Revision comparison data:
• • • • • • •

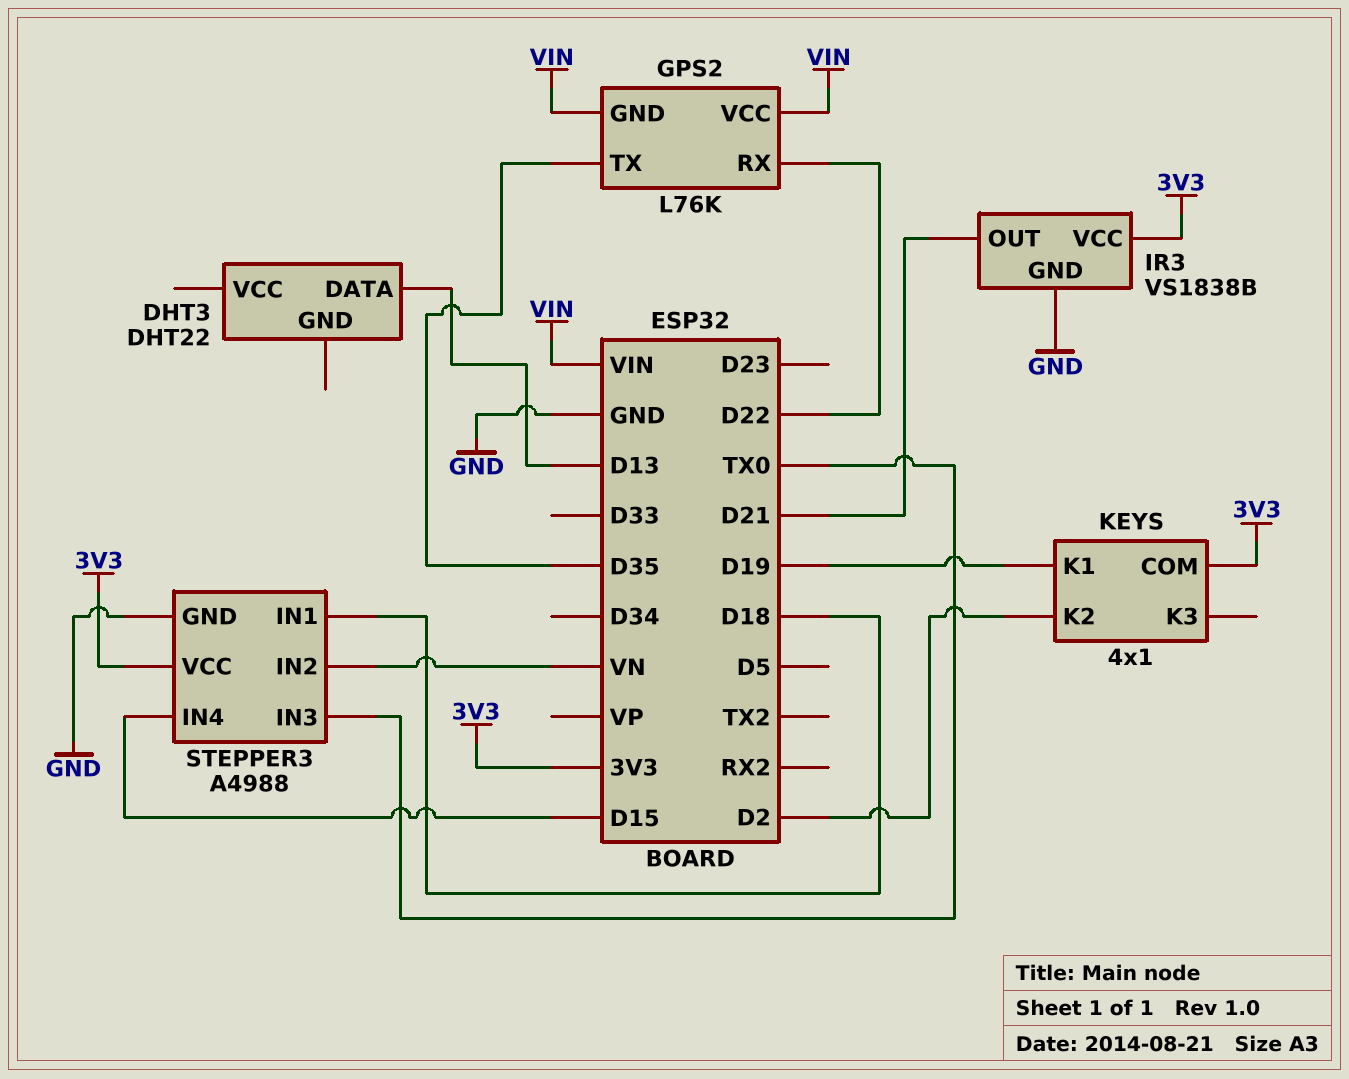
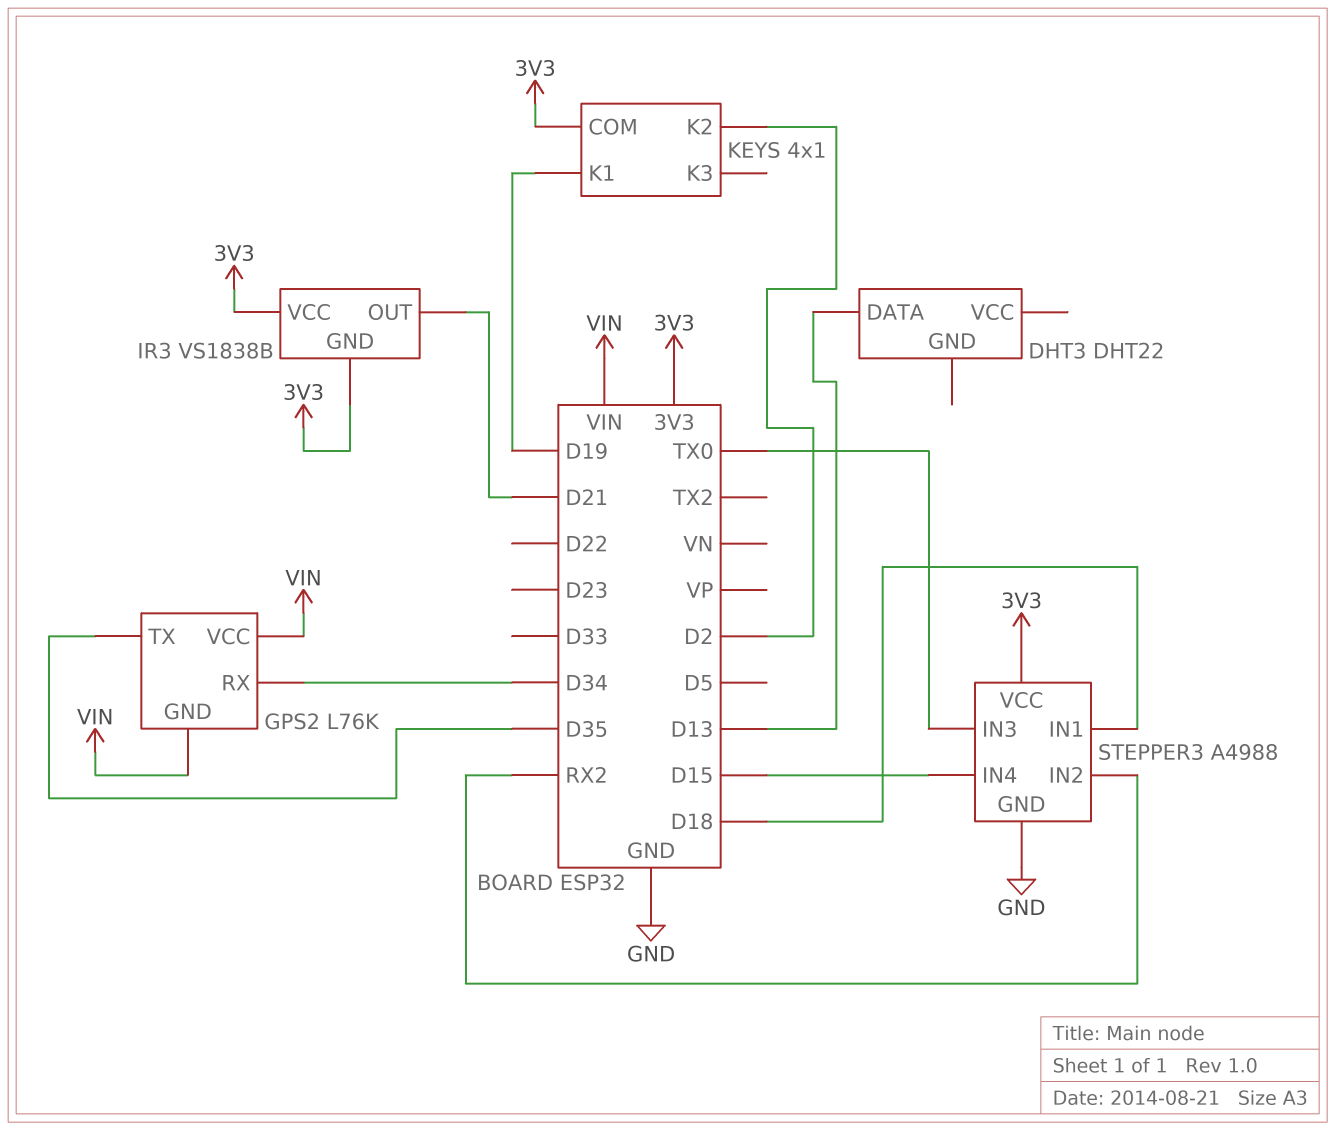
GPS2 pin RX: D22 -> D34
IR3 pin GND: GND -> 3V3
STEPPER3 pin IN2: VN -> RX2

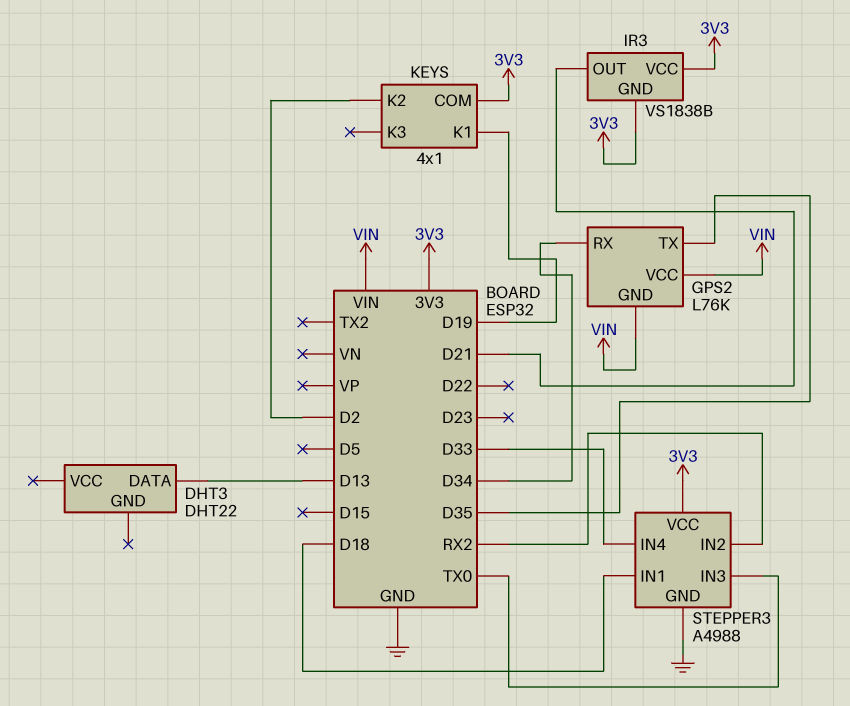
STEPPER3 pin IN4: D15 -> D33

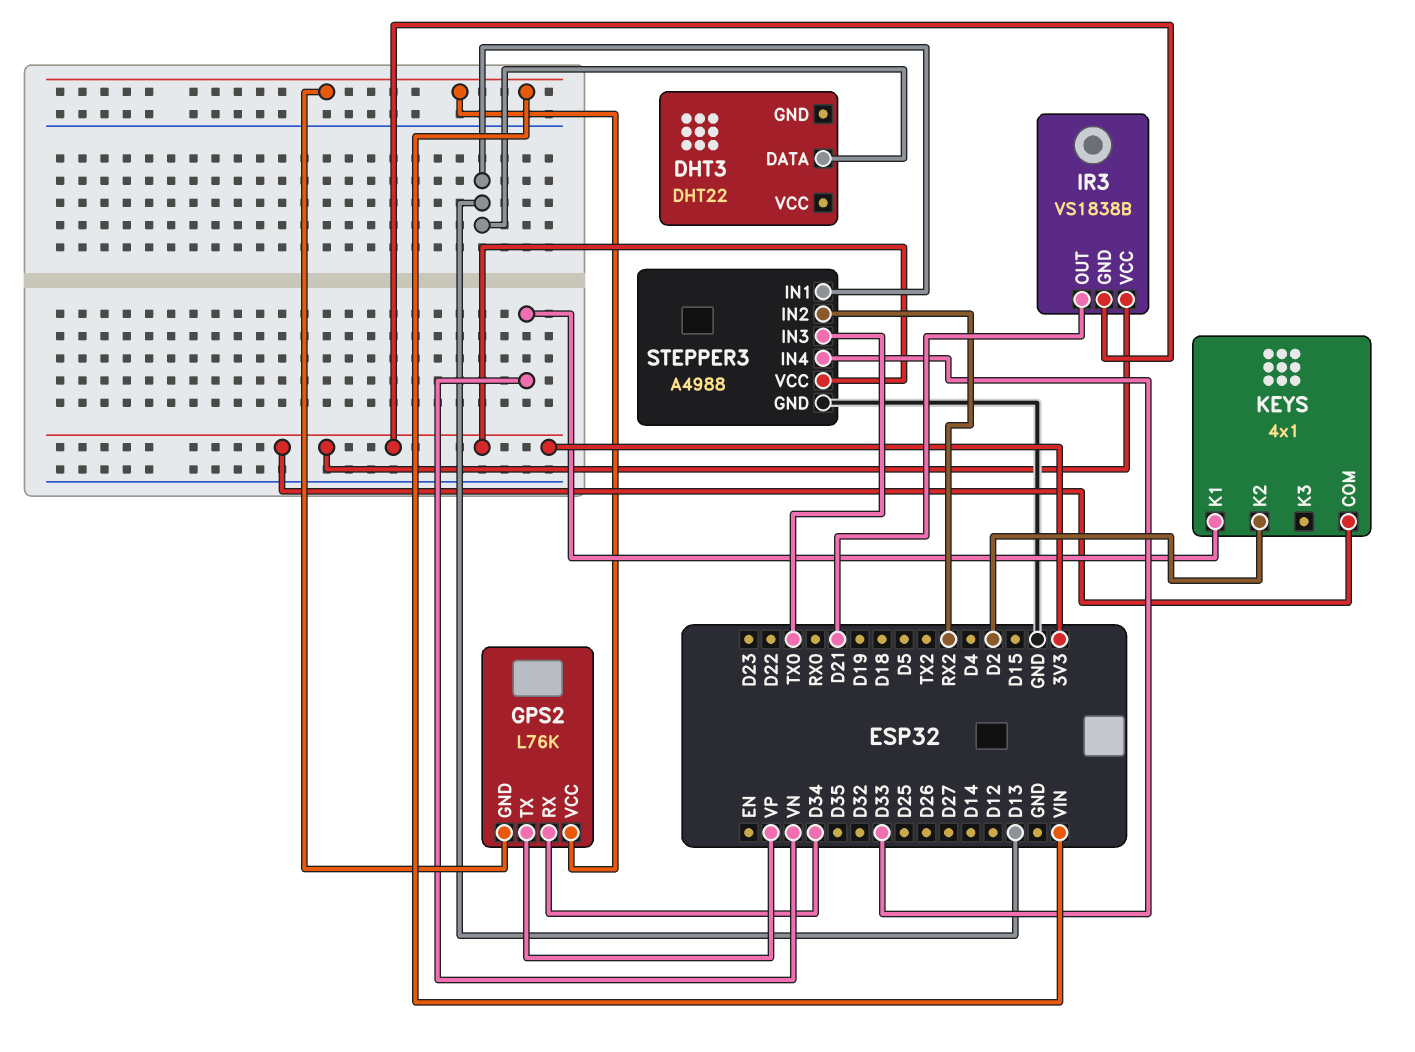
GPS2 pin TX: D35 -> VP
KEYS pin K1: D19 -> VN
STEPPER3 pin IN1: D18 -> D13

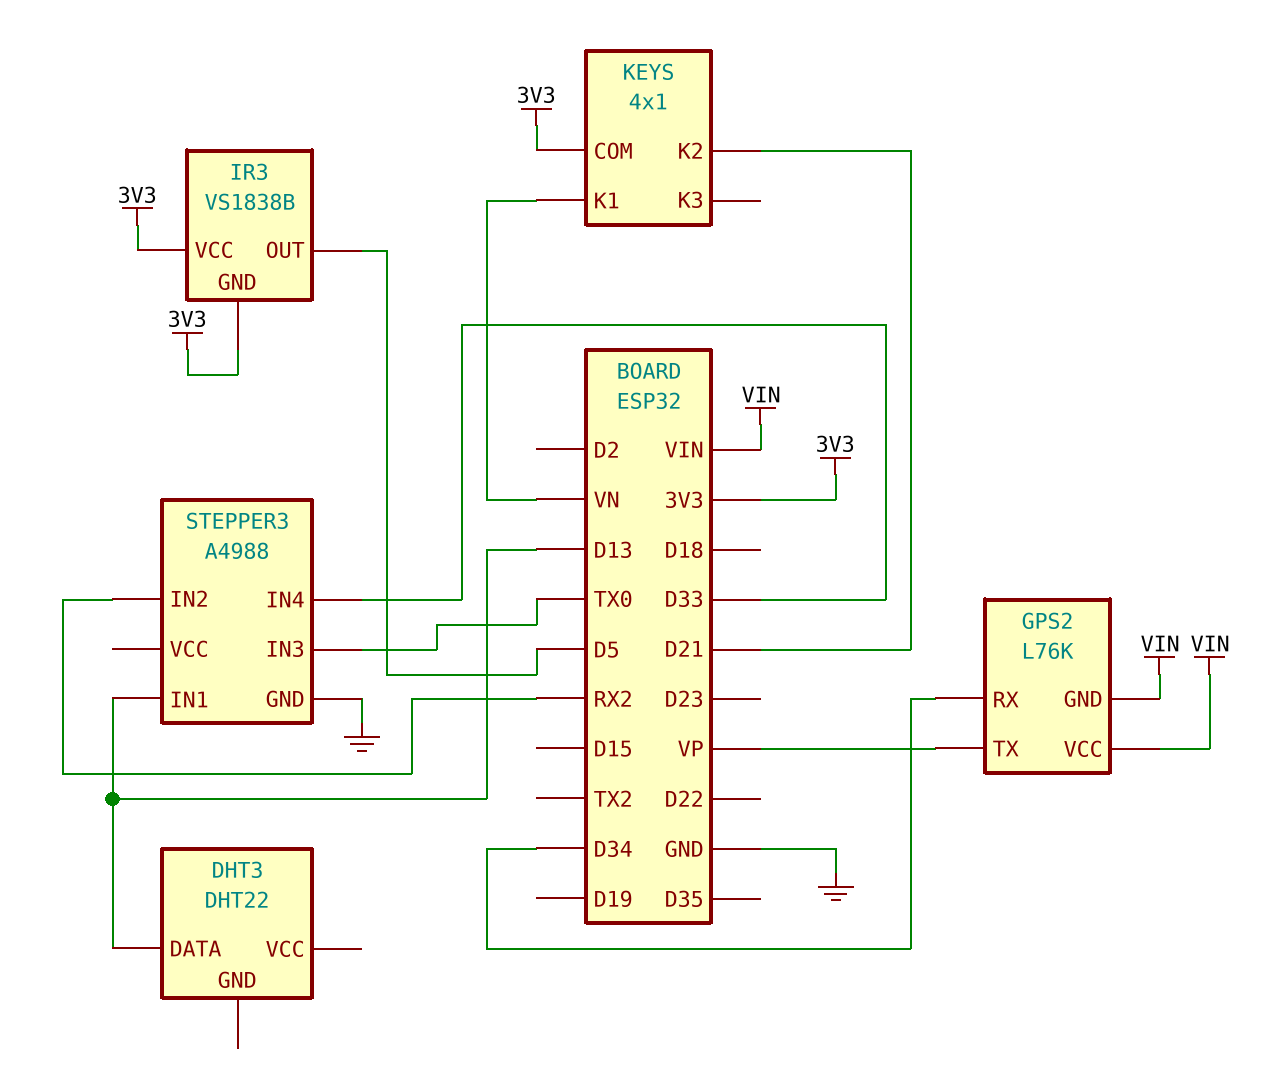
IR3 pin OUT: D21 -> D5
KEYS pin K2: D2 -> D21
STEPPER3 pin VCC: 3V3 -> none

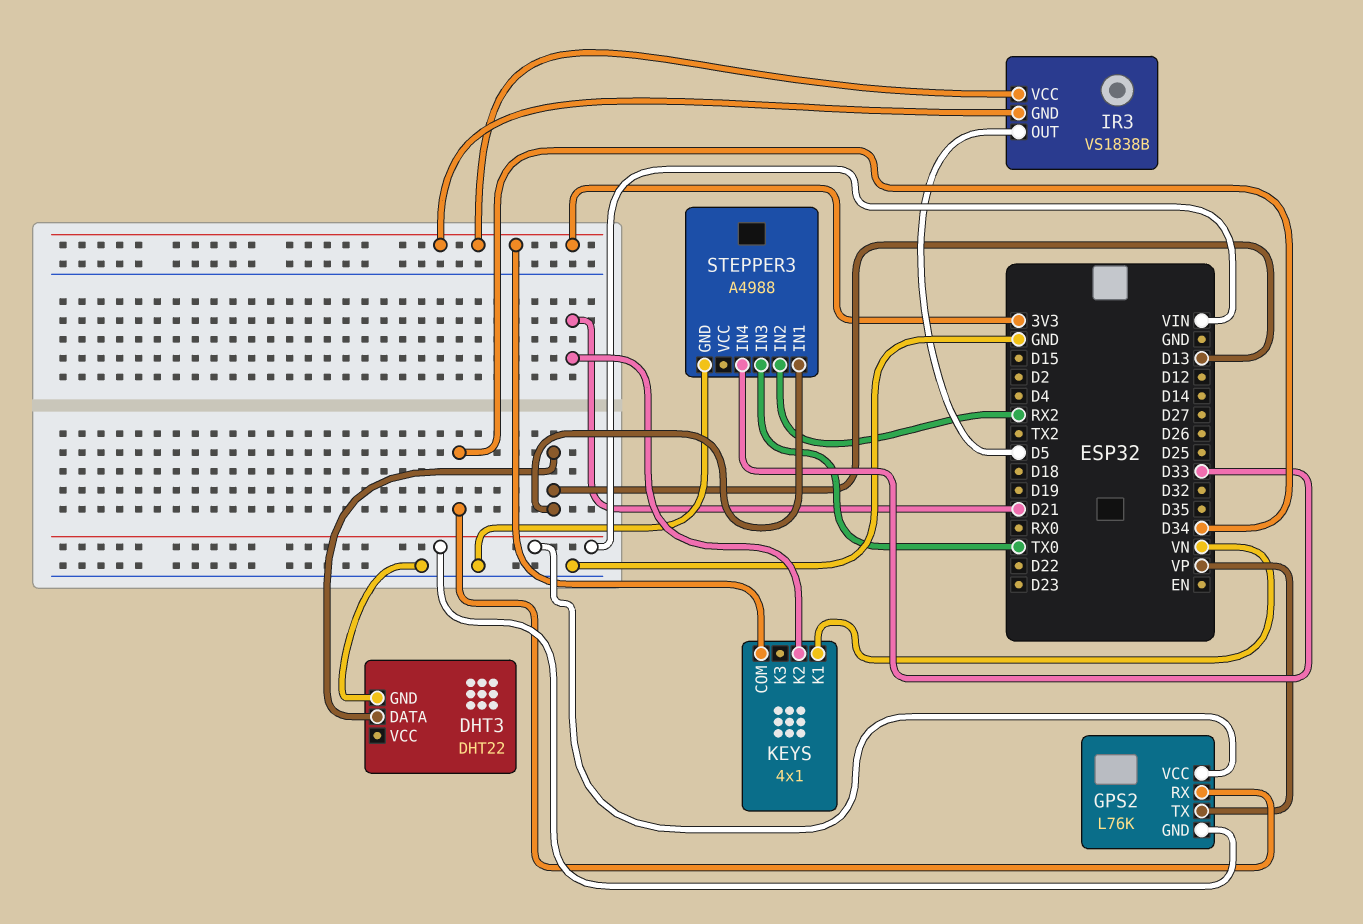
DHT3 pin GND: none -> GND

• • • • • • •

Set out, exactly as given, the line that contains "KEYS pin K2: D2 -> D21" along with each line after it through the end of the records above; omit the pictures.

### Answer to this exercise
KEYS pin K2: D2 -> D21
STEPPER3 pin VCC: 3V3 -> none

DHT3 pin GND: none -> GND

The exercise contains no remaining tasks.